● **RECORDS FOR THIS EXERCISE**
┄┄┄┄┄┄┄┄┄┄┄┄┄┄┄┄┄┄┄┄

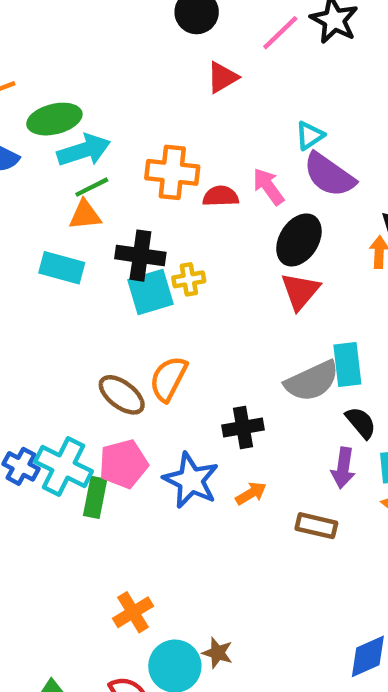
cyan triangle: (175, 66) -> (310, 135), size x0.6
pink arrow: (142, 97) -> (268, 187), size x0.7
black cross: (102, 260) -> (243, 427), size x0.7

┄┄┄┄┄┄┄┄┄┄┄┄┄┄┄┄┄┄┄┄

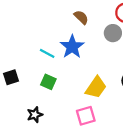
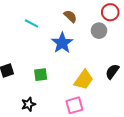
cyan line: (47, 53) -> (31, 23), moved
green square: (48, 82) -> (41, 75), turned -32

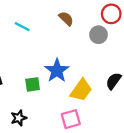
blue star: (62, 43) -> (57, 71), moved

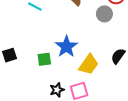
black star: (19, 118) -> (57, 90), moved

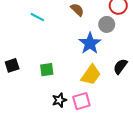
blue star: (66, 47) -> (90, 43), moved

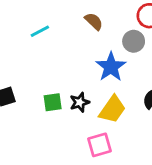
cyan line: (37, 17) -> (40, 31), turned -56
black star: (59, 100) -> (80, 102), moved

┄┄┄┄┄┄┄┄┄┄┄┄┄┄┄┄┄┄┄┄

● **WHAT IS REQUIRED**
Filter the material for the word "cyan" and copy each matching line.

● **OUTPUT**
cyan triangle: (175, 66) -> (310, 135), size x0.6
cyan line: (47, 53) -> (31, 23), moved
cyan line: (37, 17) -> (40, 31), turned -56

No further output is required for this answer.